== SOURCE MATERIAL ==
***
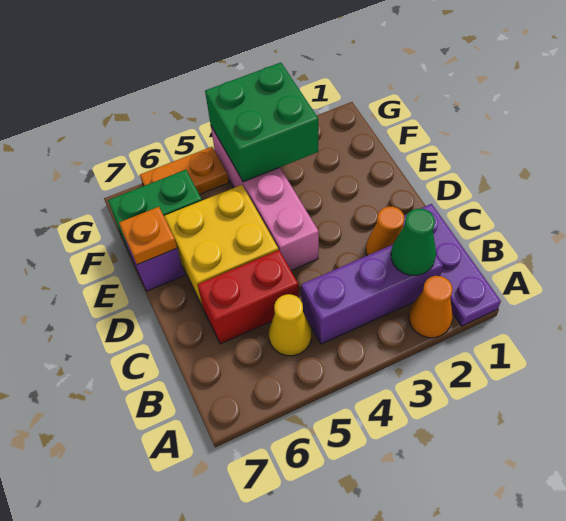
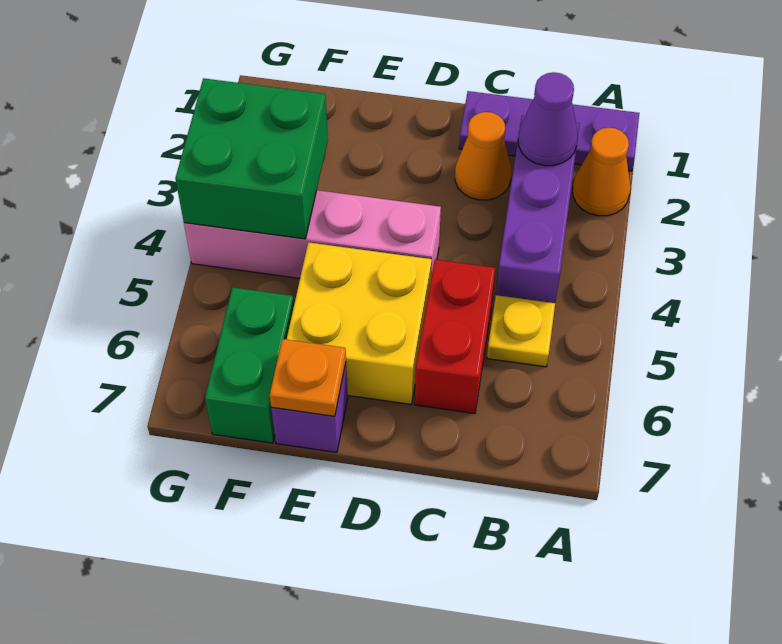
green cone B2 level 2 -> purple cone B2 level 2
yellow cone B5 level 1 -> yellow plate B5 level 1
orange plate G5:G6 level 1 -> none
***
Print precisely the lines from the one with "yellow cone B5" through the end of the data above, adding nothing.

== TASK RESULT ==
yellow cone B5 level 1 -> yellow plate B5 level 1
orange plate G5:G6 level 1 -> none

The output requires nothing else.